*** MATERIAL SHOWN ***

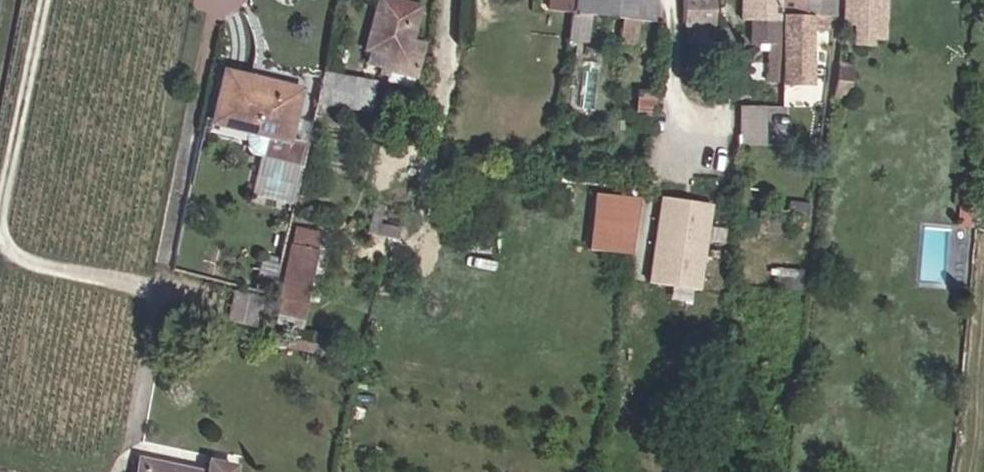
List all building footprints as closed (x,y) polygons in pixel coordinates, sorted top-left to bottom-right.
[(553,15),(564,16),(571,16),(572,1),(573,0),(555,0),(553,15)] [(571,16),(663,24),(664,18),(665,0),(573,0),(572,1),(571,16)] [(684,24),(711,24),(711,0),(684,0),(684,24)] [(726,23),(745,23),(745,0),(726,0),(726,23)] [(745,23),(754,24),(753,47),(762,47),(761,55),(767,55),(768,86),(781,87),(782,70),(783,51),(782,18),(782,0),(745,0),(745,23)] [(831,20),(831,0),(782,0),(782,18),(783,51),(782,70),(806,71),(813,71),(813,52),(813,37),(813,19),(831,20)] [(844,22),(843,26),(855,26),(854,46),(864,47),(865,42),(877,42),(877,38),(879,0),(844,0),(844,22)] [(365,65),(419,78),(424,47),(407,42),(416,10),(377,1),(366,50),(368,50),(365,65)] [(830,38),(831,20),(813,19),(813,37),(830,38)] [(832,97),(848,98),(852,67),(837,66),(837,72),(832,97)] [(806,71),(782,70),(781,87),(804,88),(806,71)] [(806,71),(804,88),(811,87),(813,71),(806,71)] [(273,165),(299,171),(304,148),(289,144),(301,95),(227,78),(216,124),(267,137),(261,162),(273,165)] [(327,85),(320,111),(372,115),(375,88),(327,85)] [(782,144),(785,106),(741,103),(738,141),(782,144)] [(244,150),(261,152),(264,137),(247,134),(244,150)] [(628,254),(639,197),(596,189),(586,247),(628,254)] [(679,222),(704,226),(708,202),(683,197),(679,222)] [(808,225),(810,205),(787,202),(785,221),(808,225)] [(968,232),(968,229),(969,215),(958,214),(957,231),(968,232)] [(303,217),(290,277),(313,283),(321,249),(327,221),(303,217)] [(321,249),(313,283),(319,284),(329,287),(337,253),(321,249)] [(319,284),(313,283),(290,277),(286,293),(315,300),(319,284)] [(225,315),(256,322),(262,296),(231,288),(228,300),(225,315)] [(312,313),(315,300),(286,293),(283,306),(312,313)] [(141,471),(229,471),(233,459),(217,456),(212,470),(145,453),(141,471)] [(229,471),(237,471),(240,461),(233,459),(229,471)]
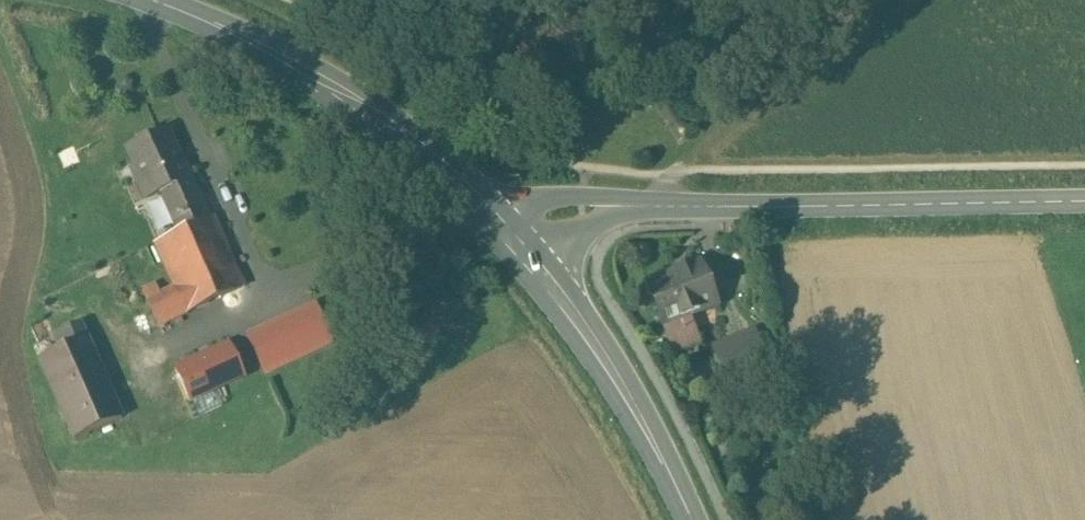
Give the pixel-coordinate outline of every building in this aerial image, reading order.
[(179,233),(156,244),(175,287),(232,262),(212,218),(206,221),(166,133),(126,151),(139,180),(135,182),(144,201),(161,193),(179,233)] [(175,287),(160,294),(156,286),(142,292),(153,317),(149,319),(151,324),(155,322),(158,327),(244,288),(232,262),(175,287)] [(699,264),(648,284),(674,352),(704,340),(694,314),(715,306),(699,264)] [(315,305),(248,336),(266,375),(333,345),(315,305)] [(753,332),(726,343),(731,356),(718,361),(728,385),(768,369),(753,332)] [(87,339),(39,360),(74,440),(122,419),(87,339)] [(228,345),(175,369),(191,403),(243,379),(228,345)]
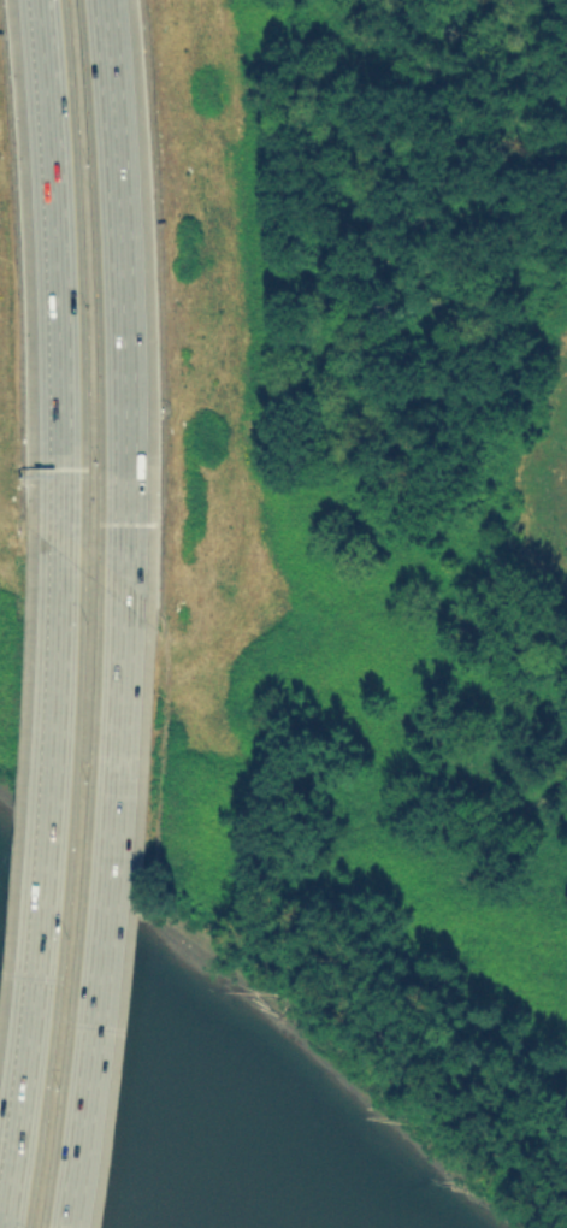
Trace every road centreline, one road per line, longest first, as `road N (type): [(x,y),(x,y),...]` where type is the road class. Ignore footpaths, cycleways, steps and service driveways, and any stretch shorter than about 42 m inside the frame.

*** End of MATERIAL SHOWN ***

HOW TO COMPLETE THIS TASK >> Please repeat every record above exactly, but leave out the pictures.

SOLVED EXERCISE >>
List all building footprints as closed (x,y) polygons in pixel coordinates, sorted top-left to bottom-right.
[(553,15),(564,16),(571,16),(572,1),(573,0),(555,0),(553,15)] [(571,16),(663,24),(664,18),(665,0),(573,0),(572,1),(571,16)] [(684,24),(711,24),(711,0),(684,0),(684,24)] [(726,23),(745,23),(745,0),(726,0),(726,23)] [(745,23),(754,24),(753,47),(762,47),(761,55),(767,55),(768,86),(781,87),(782,70),(783,51),(782,18),(782,0),(745,0),(745,23)] [(831,20),(831,0),(782,0),(782,18),(783,51),(782,70),(806,71),(813,71),(813,52),(813,37),(813,19),(831,20)] [(844,22),(843,26),(855,26),(854,46),(864,47),(865,42),(877,42),(877,38),(879,0),(844,0),(844,22)] [(365,65),(419,78),(424,47),(407,42),(416,10),(377,1),(366,50),(368,50),(365,65)] [(830,38),(831,20),(813,19),(813,37),(830,38)] [(832,97),(848,98),(852,67),(837,66),(837,72),(832,97)] [(806,71),(782,70),(781,87),(804,88),(806,71)] [(806,71),(804,88),(811,87),(813,71),(806,71)] [(273,165),(299,171),(304,148),(289,144),(301,95),(227,78),(216,124),(267,137),(261,162),(273,165)] [(327,85),(320,111),(372,115),(375,88),(327,85)] [(782,144),(785,106),(741,103),(738,141),(782,144)] [(244,150),(261,152),(264,137),(247,134),(244,150)] [(628,254),(639,197),(596,189),(586,247),(628,254)] [(679,222),(704,226),(708,202),(683,197),(679,222)] [(808,225),(810,205),(787,202),(785,221),(808,225)] [(968,232),(968,229),(969,215),(958,214),(957,231),(968,232)] [(303,217),(290,277),(313,283),(321,249),(327,221),(303,217)] [(321,249),(313,283),(319,284),(329,287),(337,253),(321,249)] [(319,284),(313,283),(290,277),(286,293),(315,300),(319,284)] [(225,315),(256,322),(262,296),(231,288),(228,300),(225,315)] [(312,313),(315,300),(286,293),(283,306),(312,313)] [(141,471),(229,471),(233,459),(217,456),(212,470),(145,453),(141,471)] [(229,471),(237,471),(240,461),(233,459),(229,471)]
Give the pixel-coordinate outline of every building in this aerial image, reading order.
[(179,233),(156,244),(175,287),(232,262),(212,218),(206,221),(166,133),(126,151),(139,180),(135,182),(144,201),(161,193),(179,233)] [(175,287),(160,294),(156,286),(142,292),(153,317),(149,319),(151,324),(155,322),(158,327),(244,288),(232,262),(175,287)] [(699,264),(648,284),(674,352),(704,340),(694,314),(715,306),(699,264)] [(315,305),(248,336),(266,375),(333,345),(315,305)] [(753,332),(726,343),(731,356),(718,361),(728,385),(768,369),(753,332)] [(87,339),(39,360),(74,440),(122,419),(87,339)] [(228,345),(175,369),(191,403),(243,379),(228,345)]
Trace every road centreline, one road per line, longest first, as `road N (type): [(x,y),(x,y),...]` where type is the road class. Ignore footpaths, cycleways, steps and service driveways, and any stretch shorter than about 42 m inside the frame.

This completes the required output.